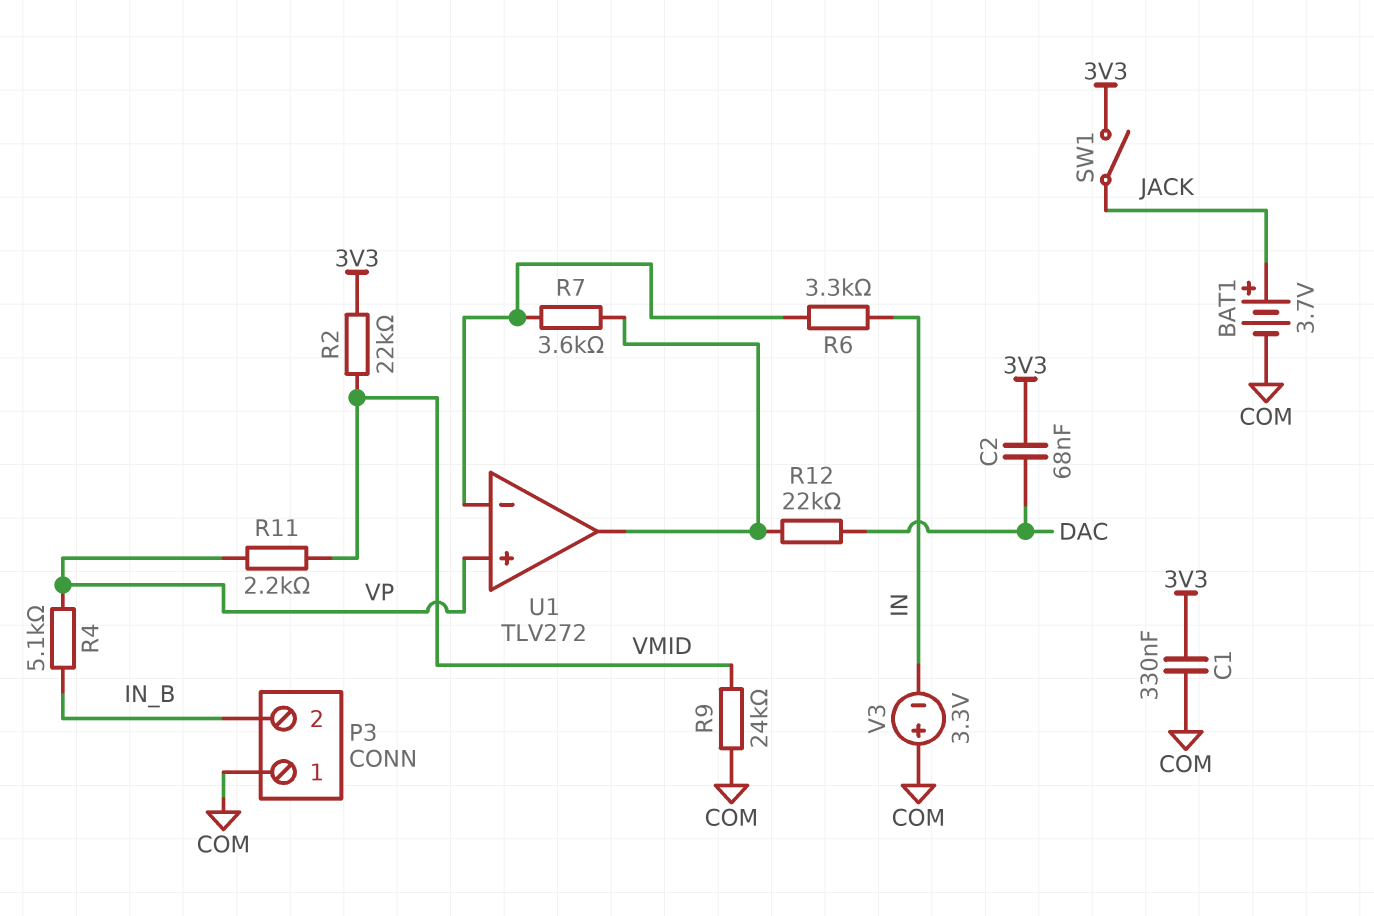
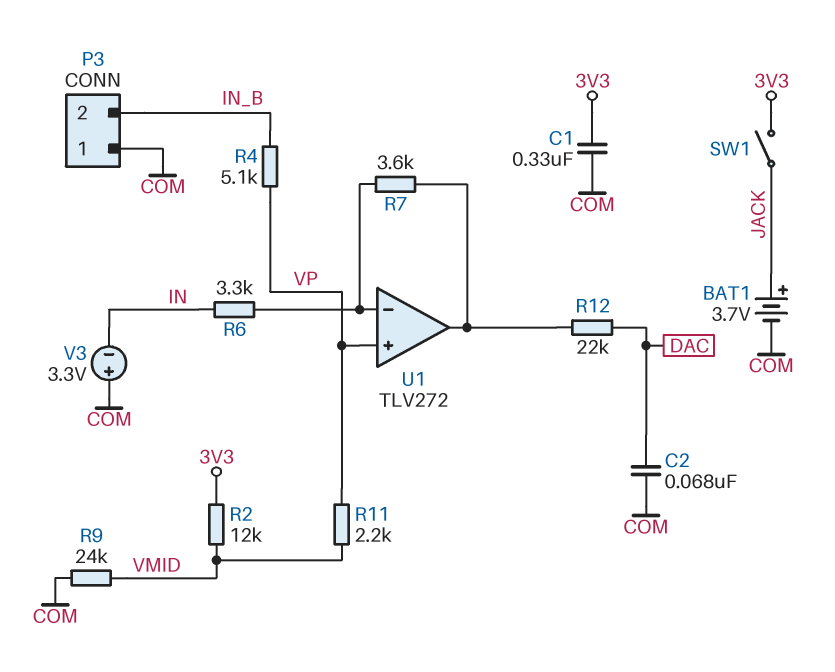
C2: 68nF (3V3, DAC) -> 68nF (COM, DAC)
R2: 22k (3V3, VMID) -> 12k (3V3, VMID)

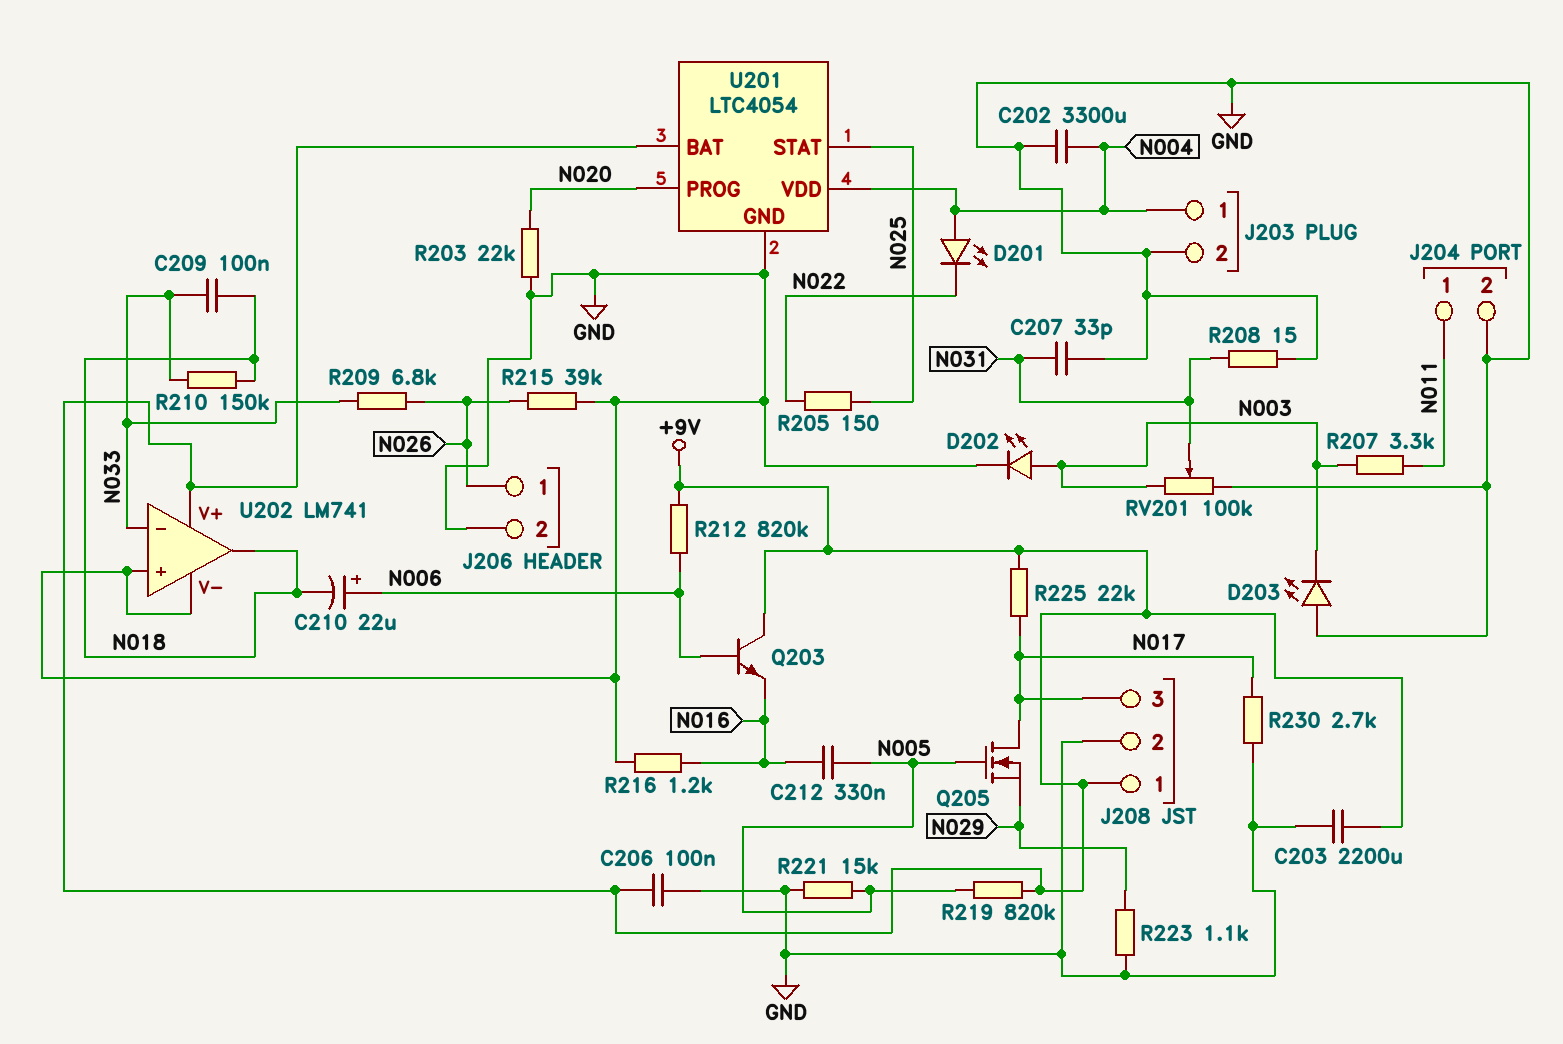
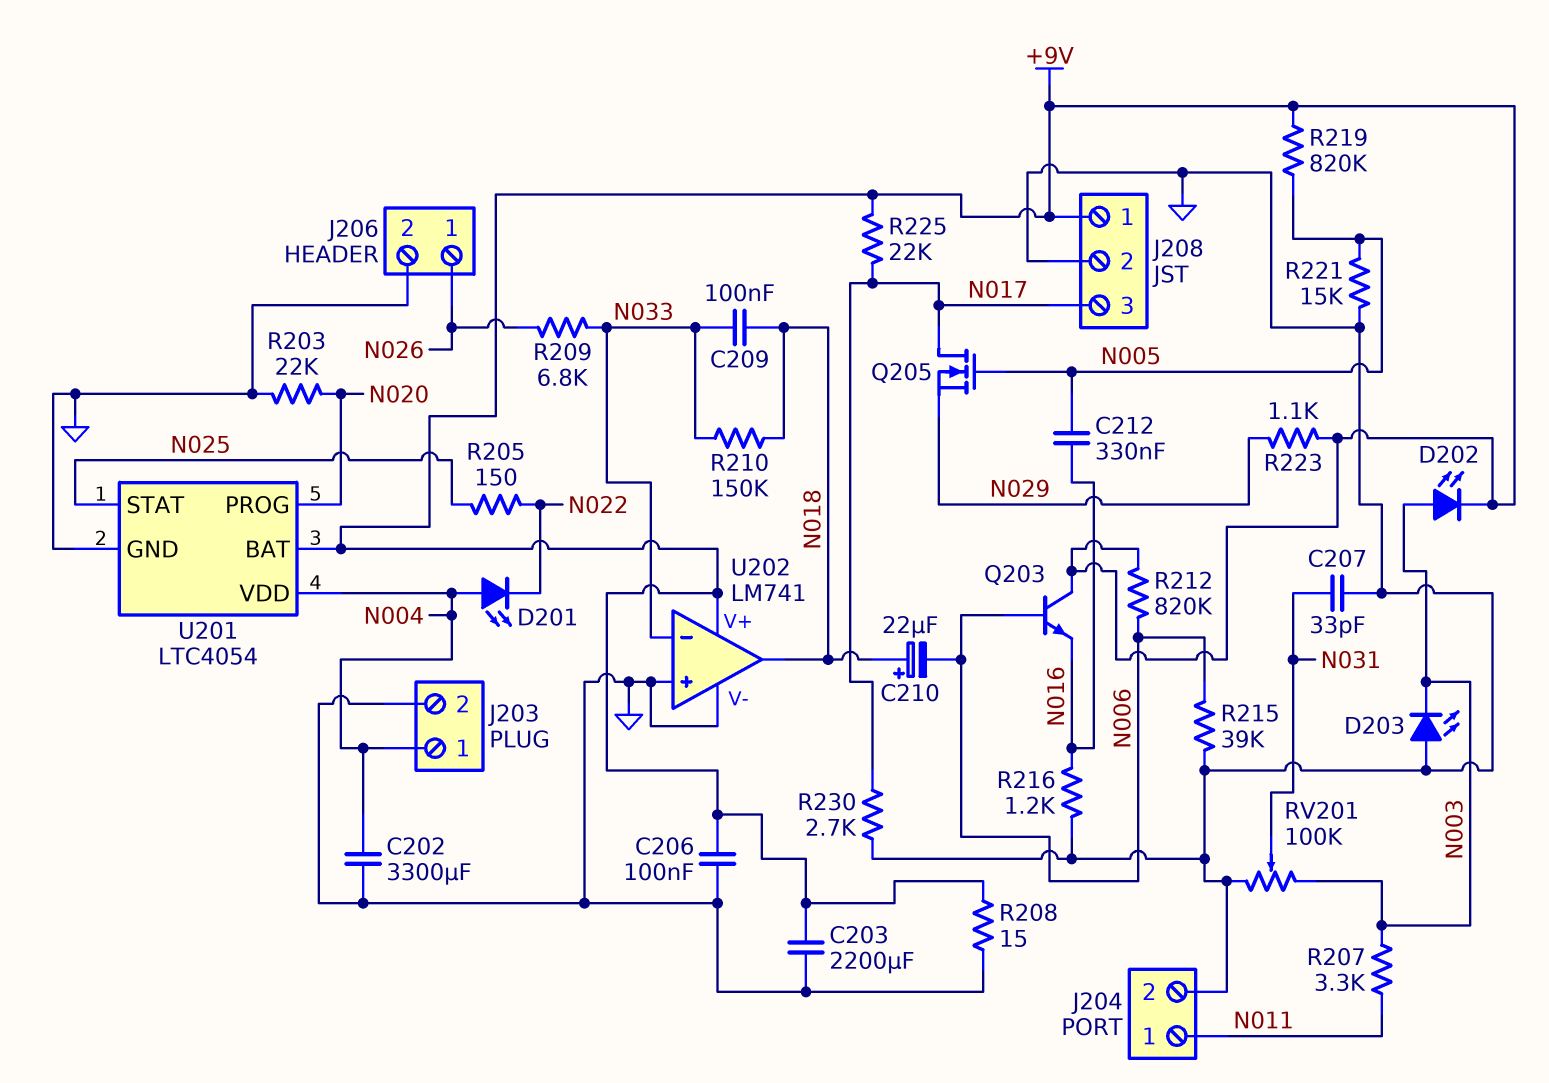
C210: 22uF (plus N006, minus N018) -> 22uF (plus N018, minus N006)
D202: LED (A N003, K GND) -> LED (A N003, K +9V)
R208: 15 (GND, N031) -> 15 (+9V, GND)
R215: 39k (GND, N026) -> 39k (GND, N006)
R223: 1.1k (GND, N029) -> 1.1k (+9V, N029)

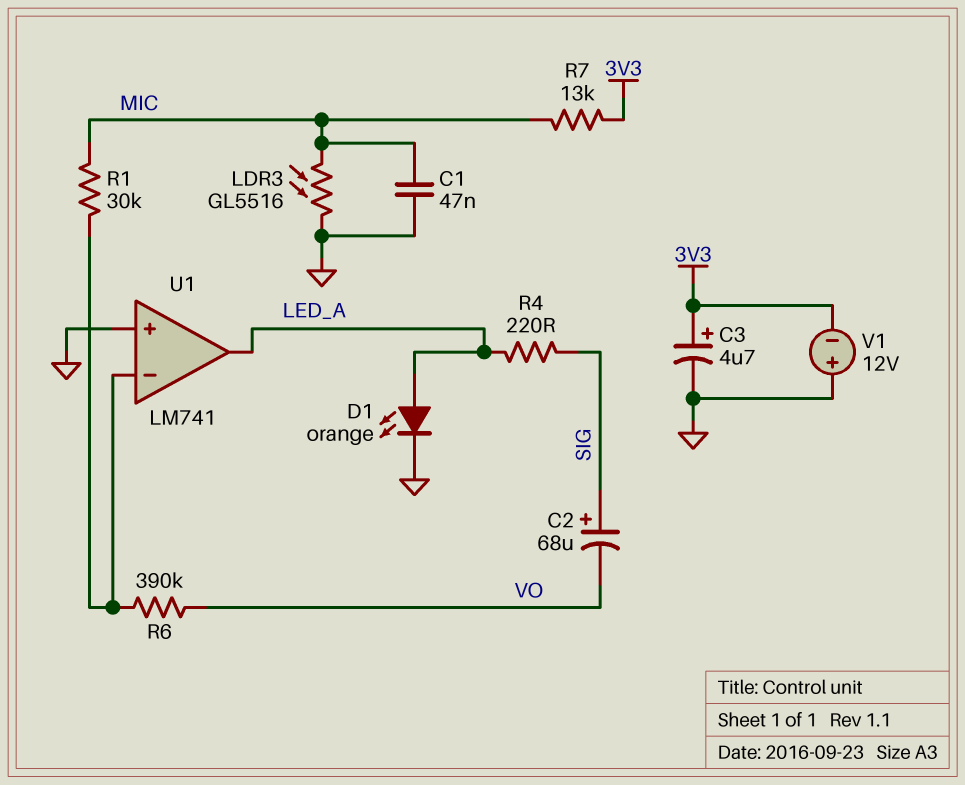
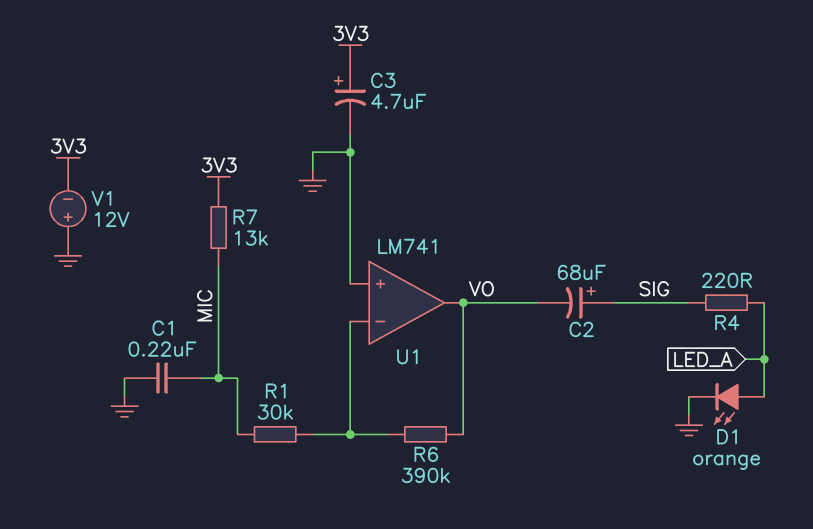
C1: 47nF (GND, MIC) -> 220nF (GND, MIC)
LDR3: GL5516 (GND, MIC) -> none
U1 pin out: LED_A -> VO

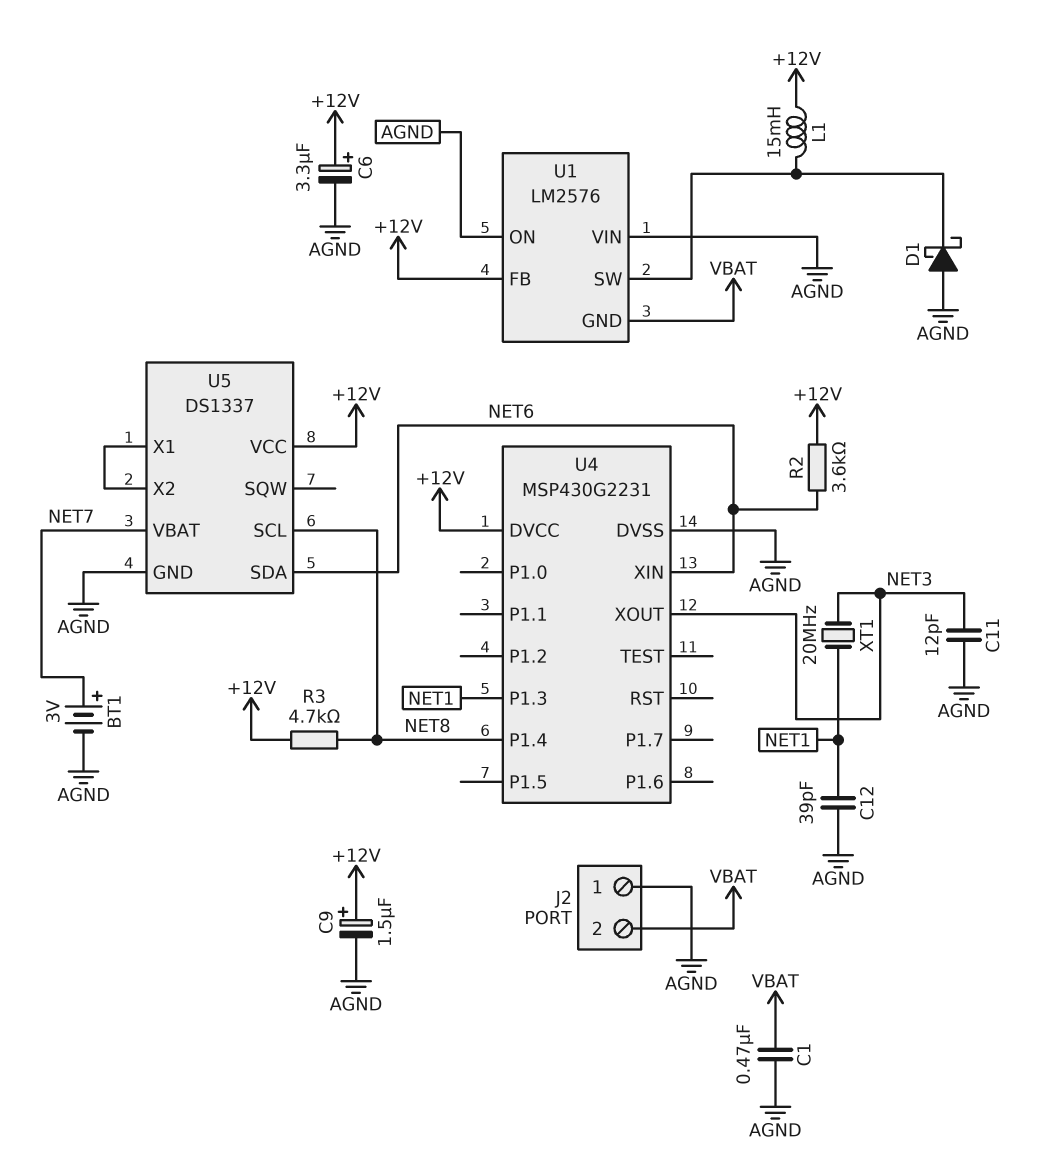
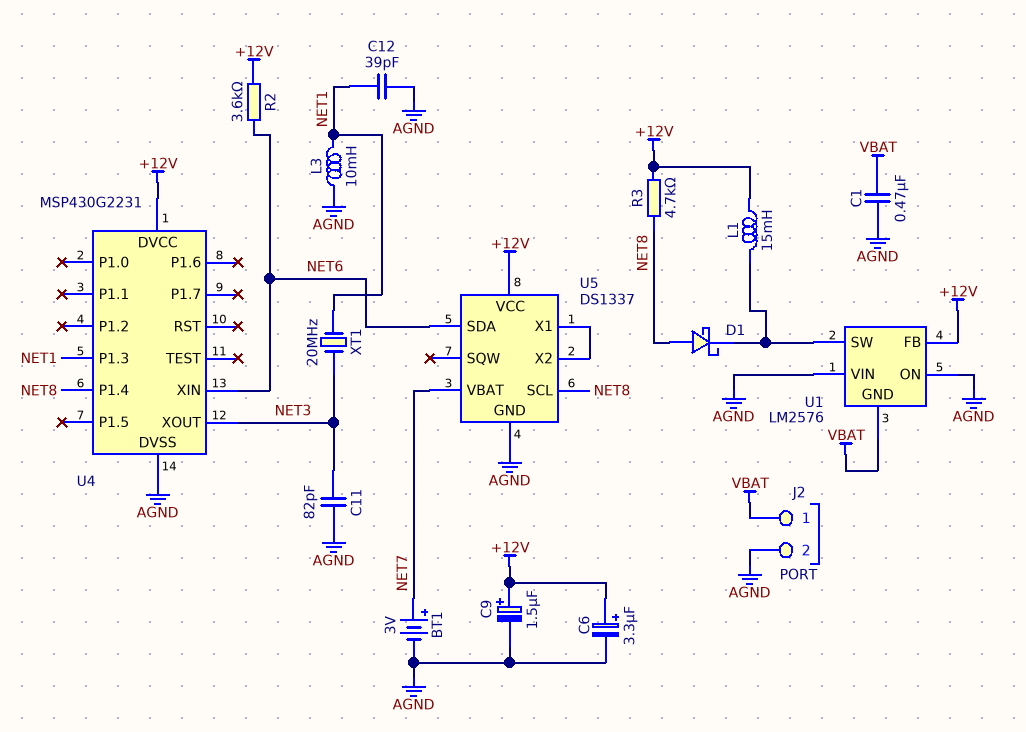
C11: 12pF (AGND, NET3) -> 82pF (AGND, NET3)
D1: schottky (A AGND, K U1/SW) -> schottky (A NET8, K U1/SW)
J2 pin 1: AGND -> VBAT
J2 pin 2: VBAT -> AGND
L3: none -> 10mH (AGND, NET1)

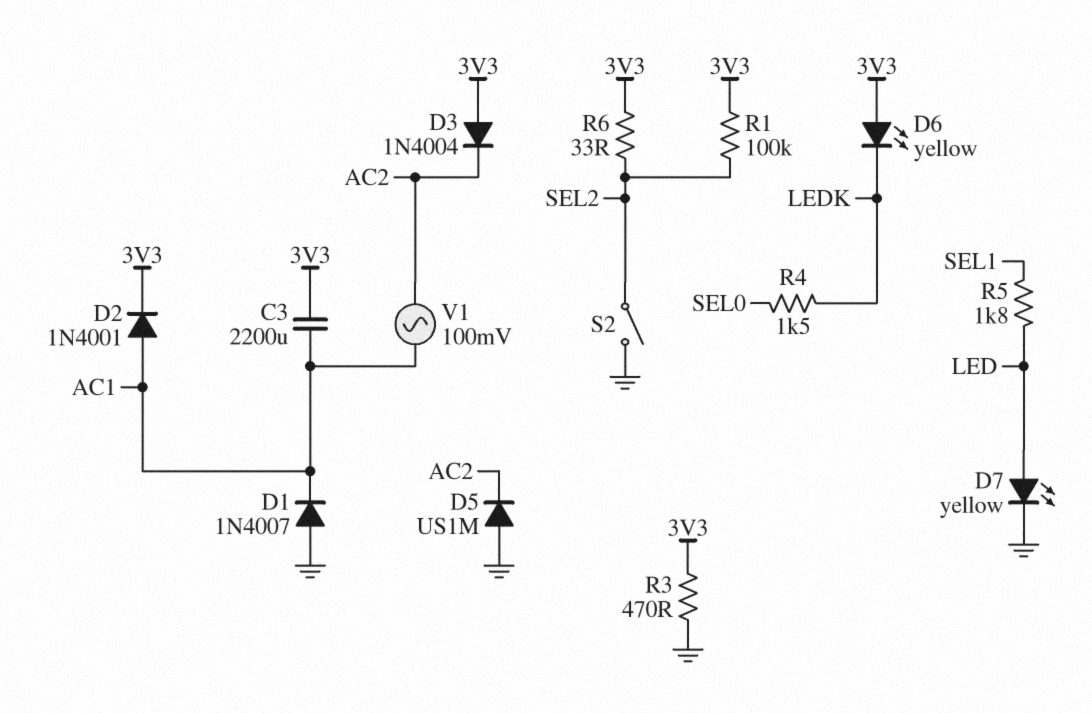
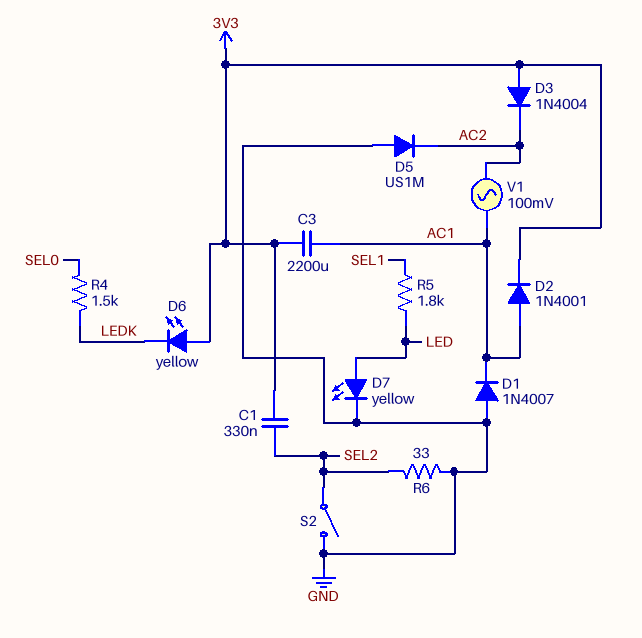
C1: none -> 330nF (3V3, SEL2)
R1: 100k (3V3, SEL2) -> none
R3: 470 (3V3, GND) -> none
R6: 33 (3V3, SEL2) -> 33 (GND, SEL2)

EXERCISE INSTRUCTIONS
Copy each line in the listing where "none" appears.

ANSWER BOX
LDR3: GL5516 (GND, MIC) -> none
L3: none -> 10mH (AGND, NET1)
C1: none -> 330nF (3V3, SEL2)
R1: 100k (3V3, SEL2) -> none
R3: 470 (3V3, GND) -> none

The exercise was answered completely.